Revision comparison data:
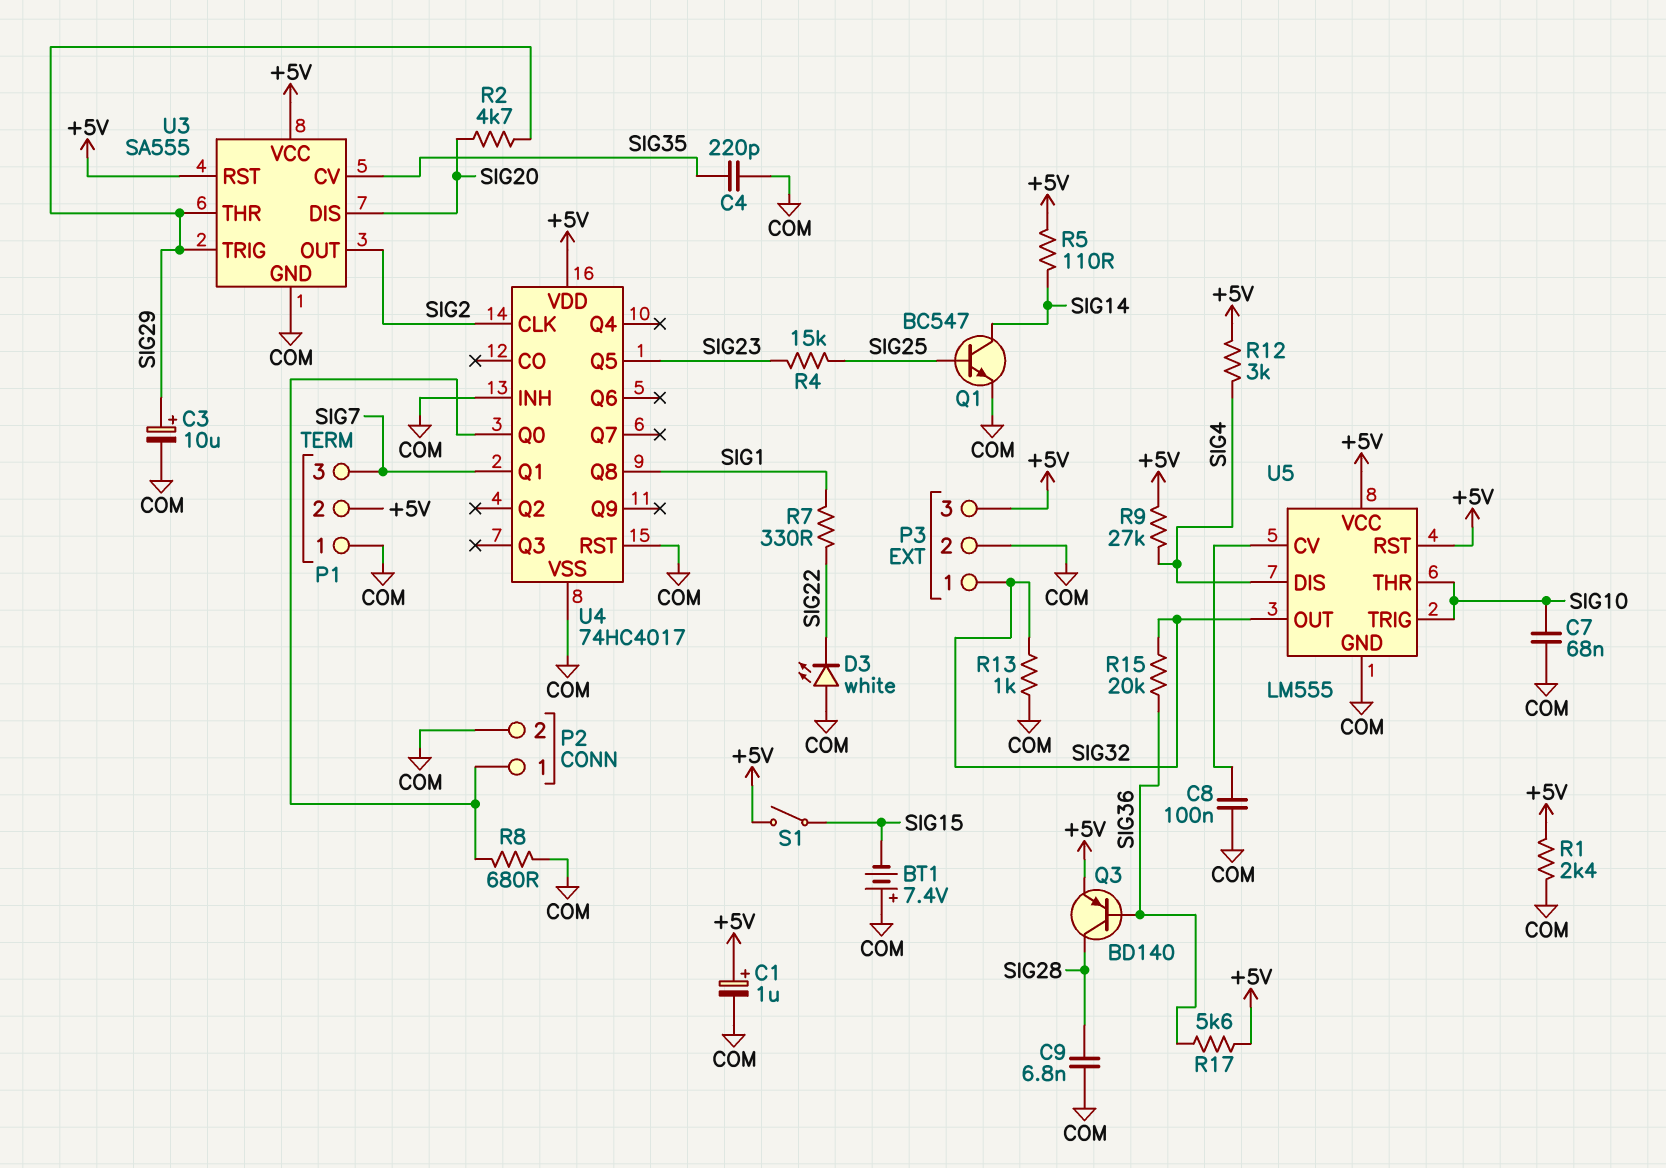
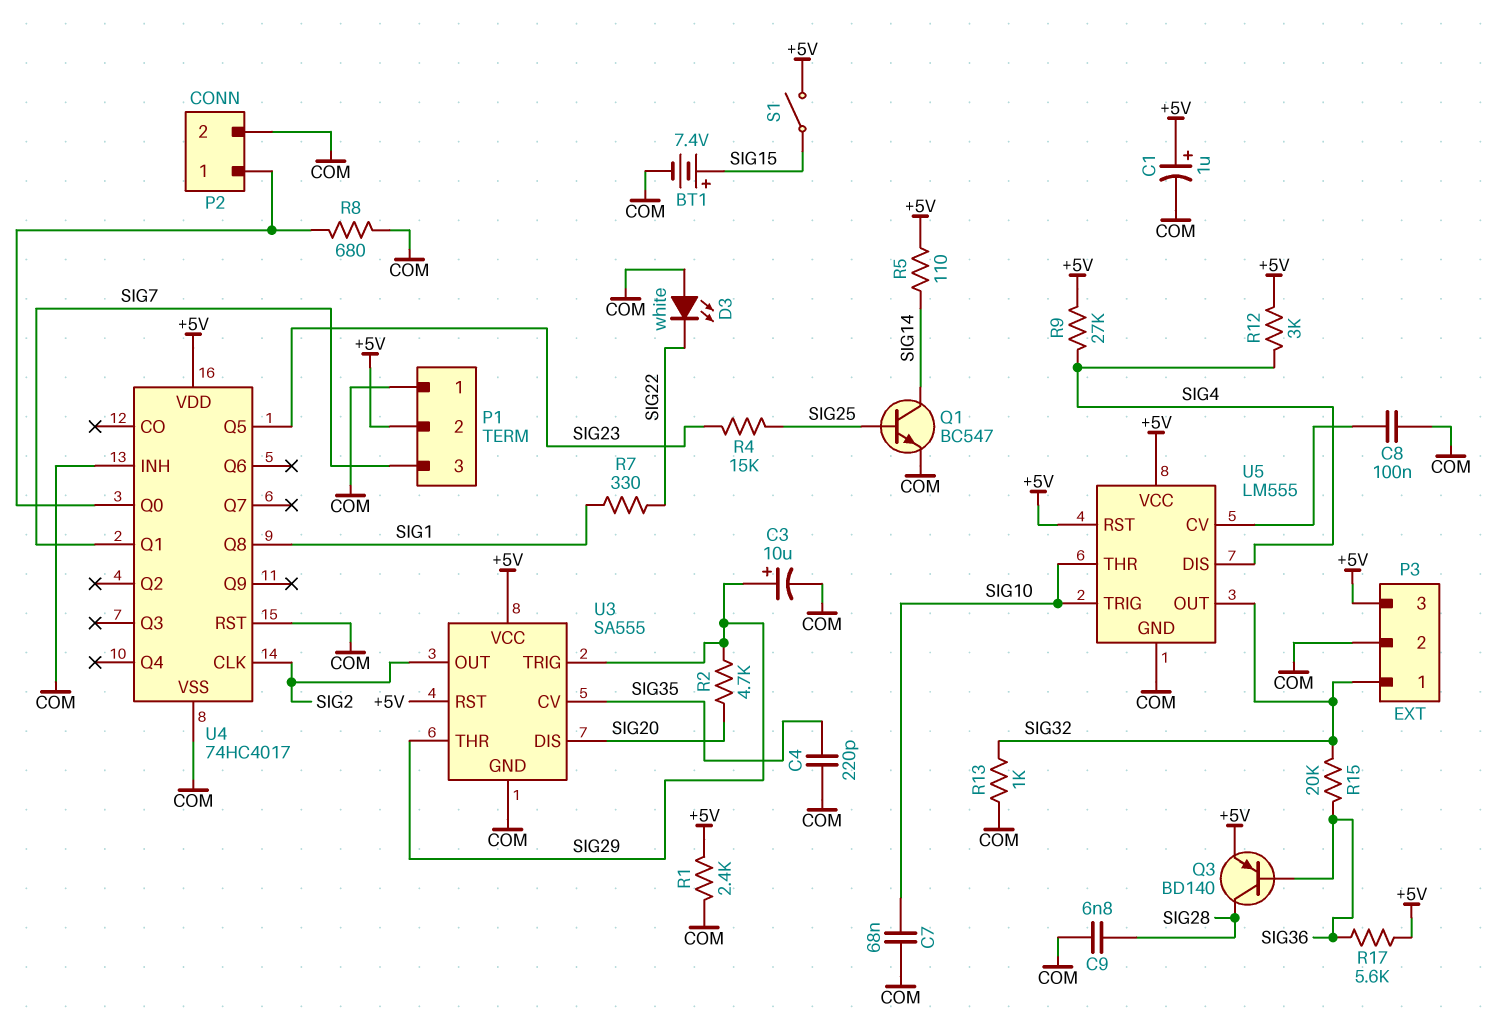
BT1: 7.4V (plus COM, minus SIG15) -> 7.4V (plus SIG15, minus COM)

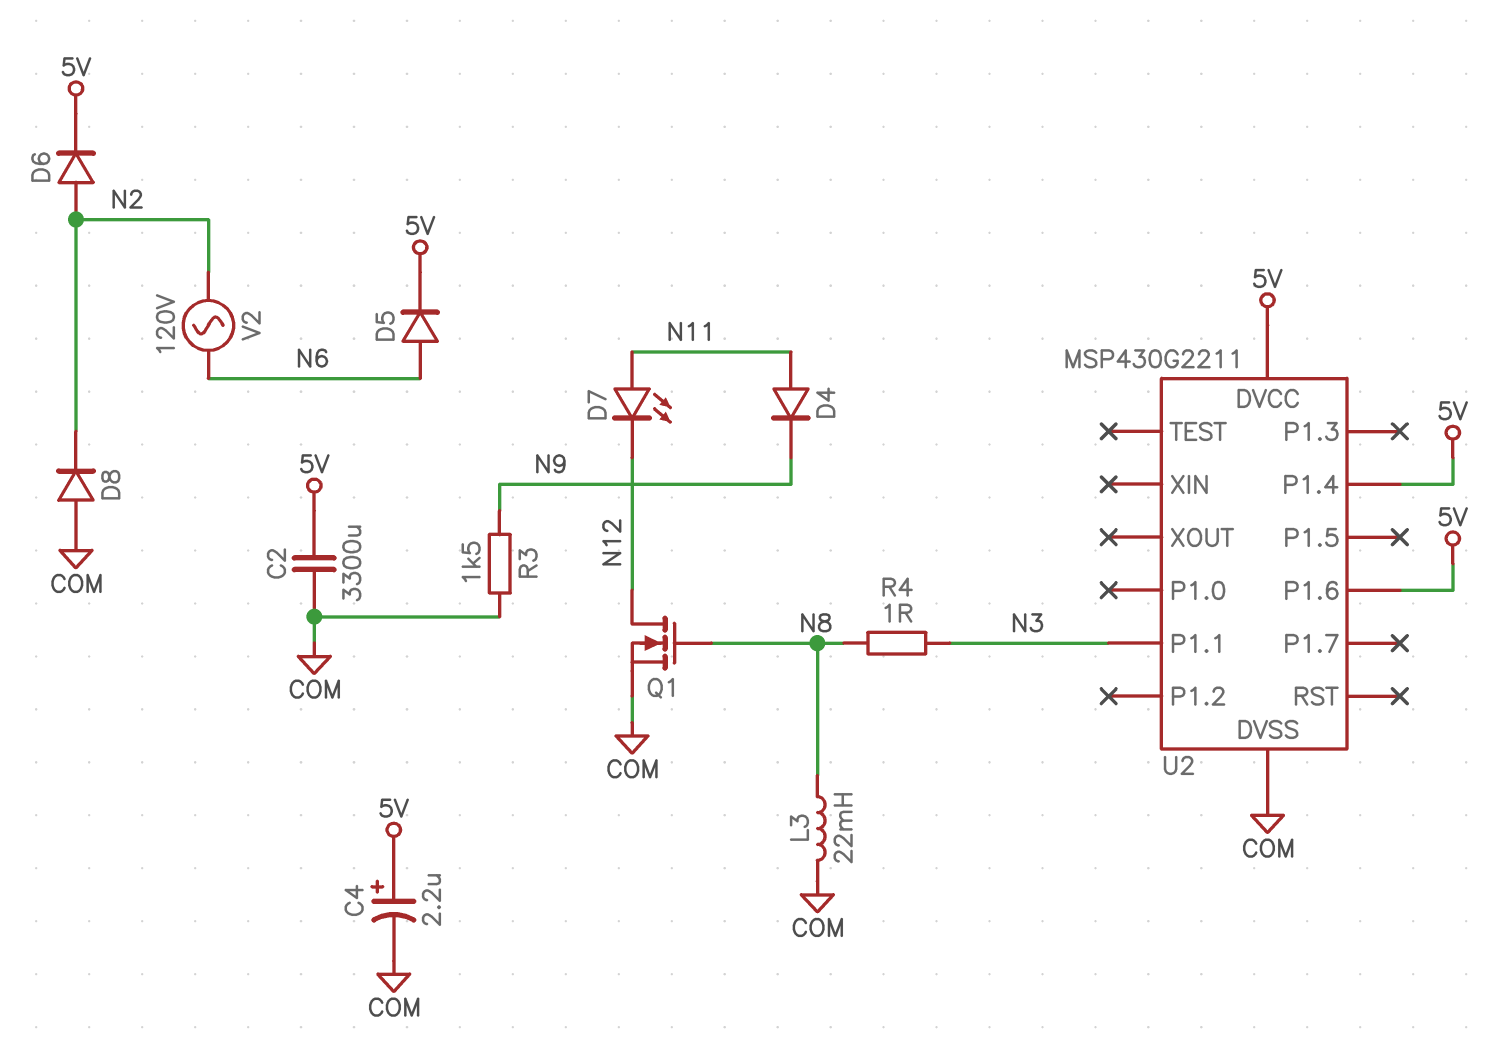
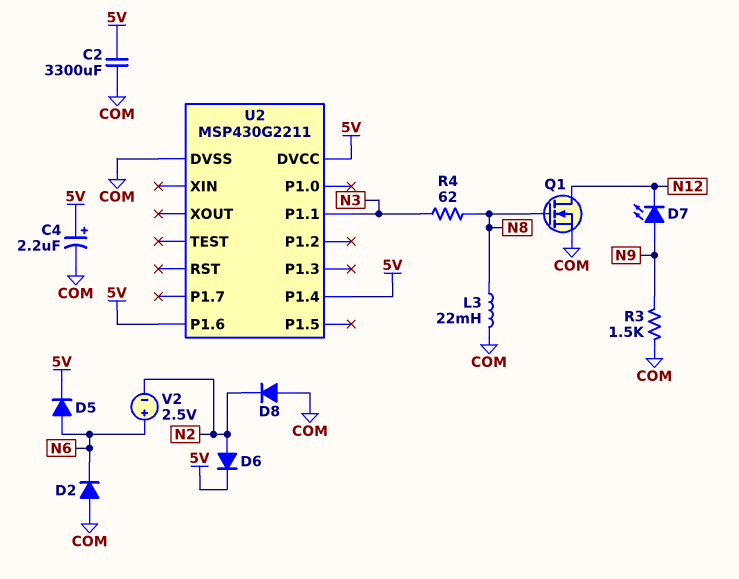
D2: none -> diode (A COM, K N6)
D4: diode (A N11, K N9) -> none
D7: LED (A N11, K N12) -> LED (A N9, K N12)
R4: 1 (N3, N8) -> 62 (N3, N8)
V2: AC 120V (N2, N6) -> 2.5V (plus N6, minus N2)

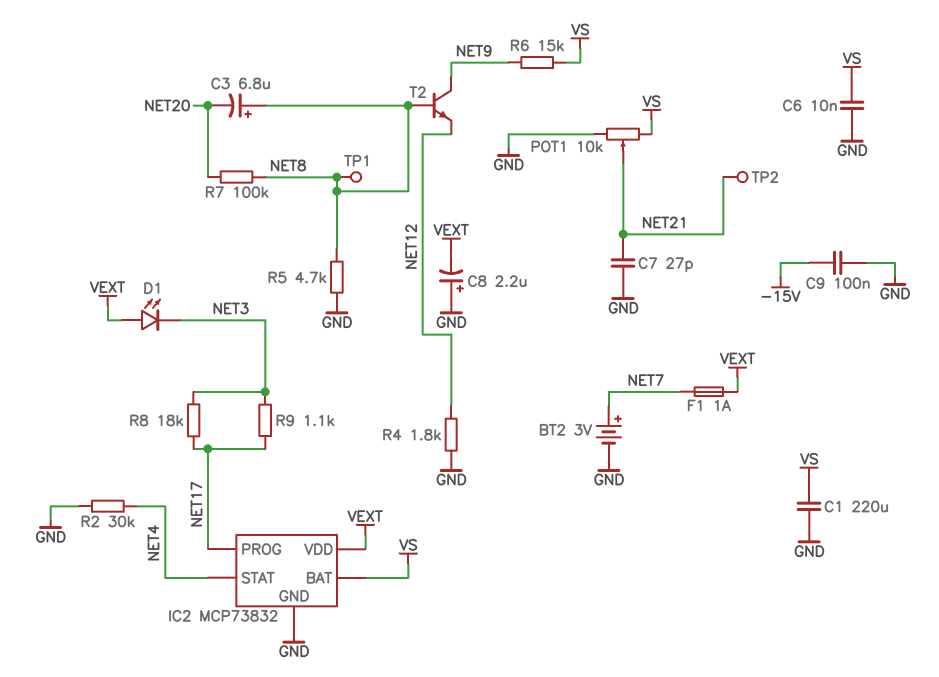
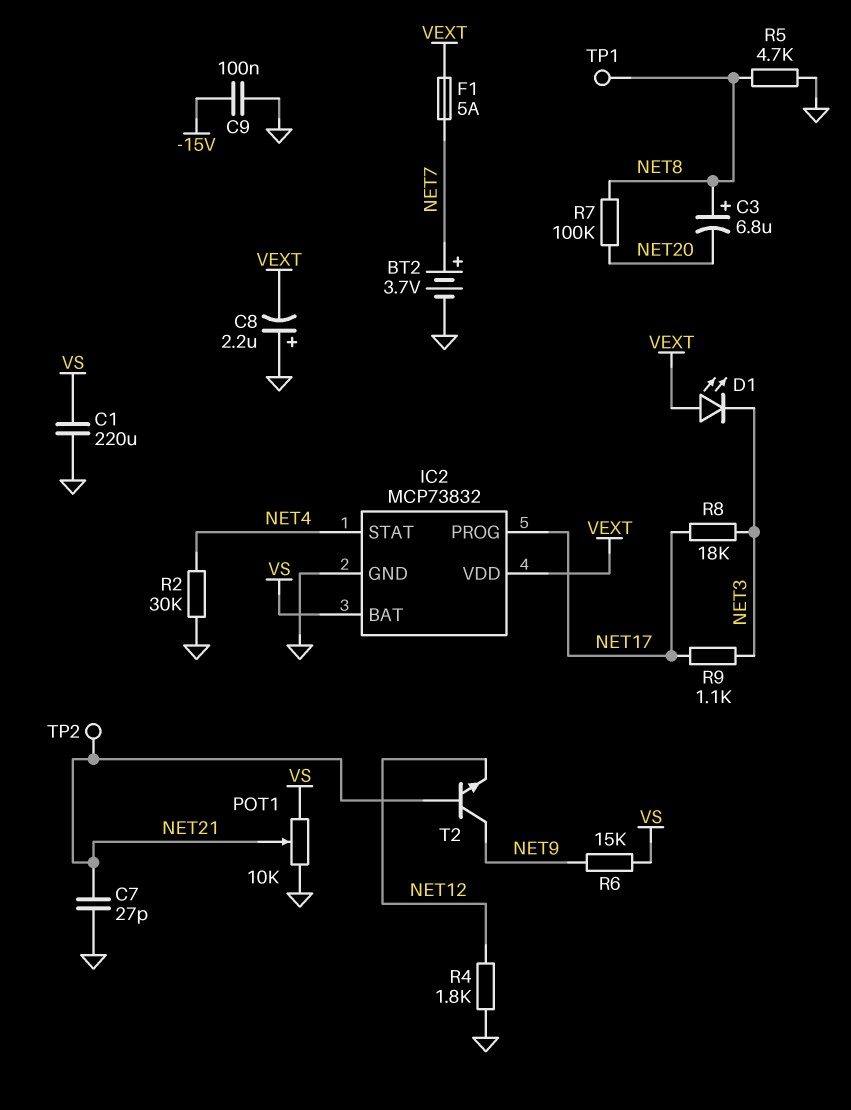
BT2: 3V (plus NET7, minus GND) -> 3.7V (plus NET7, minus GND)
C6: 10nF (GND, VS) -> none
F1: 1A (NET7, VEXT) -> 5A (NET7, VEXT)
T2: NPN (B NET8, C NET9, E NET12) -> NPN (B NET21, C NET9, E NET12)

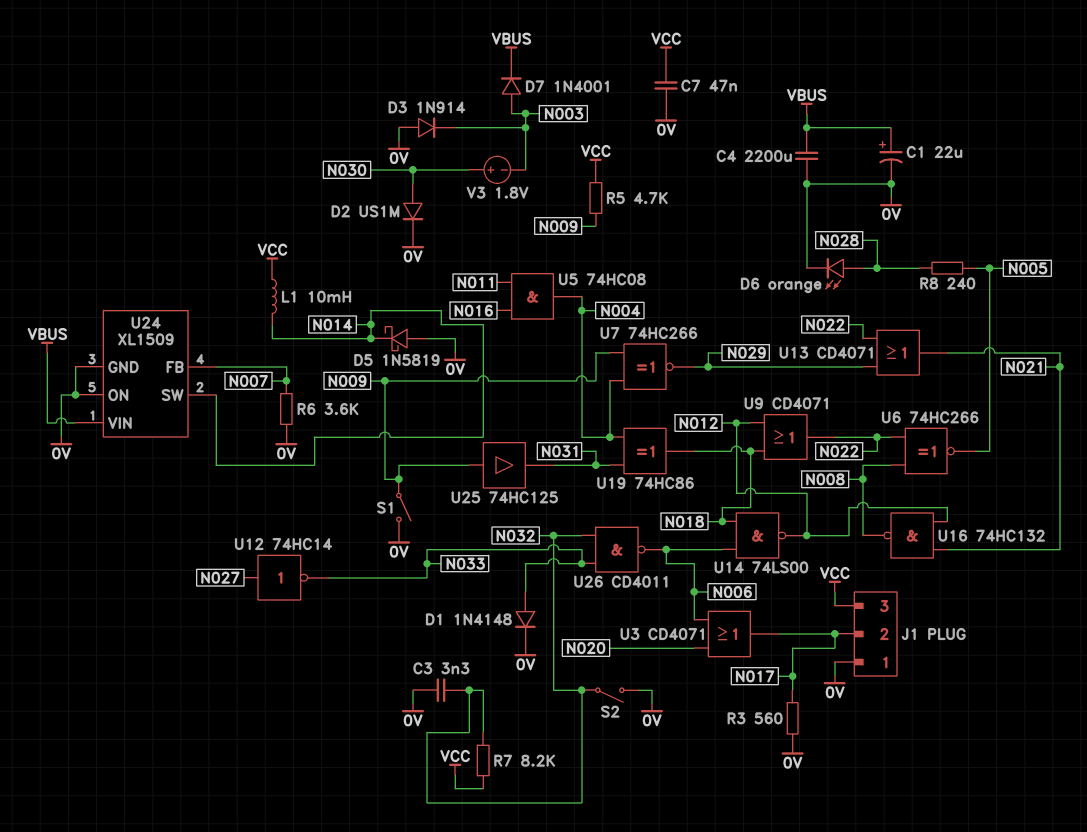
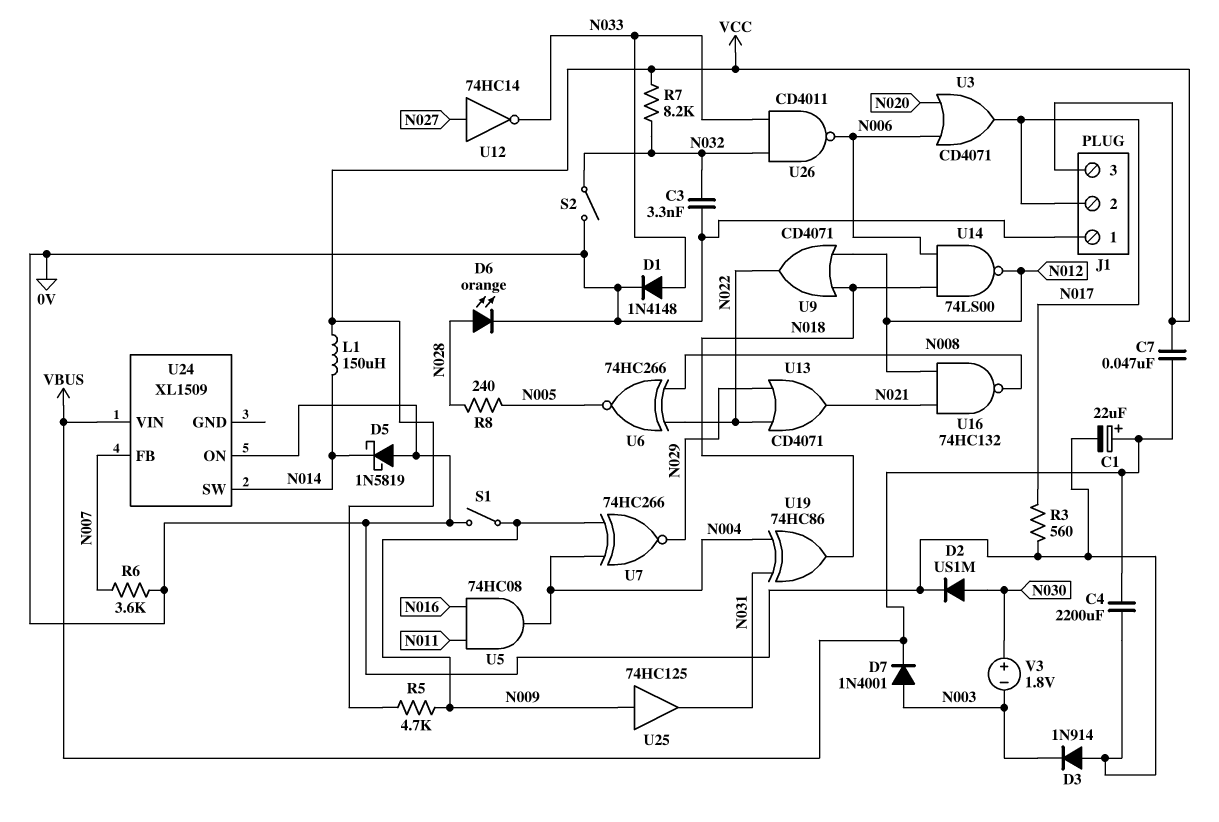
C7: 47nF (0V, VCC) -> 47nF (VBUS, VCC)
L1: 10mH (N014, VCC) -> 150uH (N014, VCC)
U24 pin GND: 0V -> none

**What you are asked to do:** Your answer must be an exact copy of the lines from the line with "V2: AC 120V" to the final line of the data, both ends included, and no pictures.

**Written solution:**
V2: AC 120V (N2, N6) -> 2.5V (plus N6, minus N2)

BT2: 3V (plus NET7, minus GND) -> 3.7V (plus NET7, minus GND)
C6: 10nF (GND, VS) -> none
F1: 1A (NET7, VEXT) -> 5A (NET7, VEXT)
T2: NPN (B NET8, C NET9, E NET12) -> NPN (B NET21, C NET9, E NET12)

C7: 47nF (0V, VCC) -> 47nF (VBUS, VCC)
L1: 10mH (N014, VCC) -> 150uH (N014, VCC)
U24 pin GND: 0V -> none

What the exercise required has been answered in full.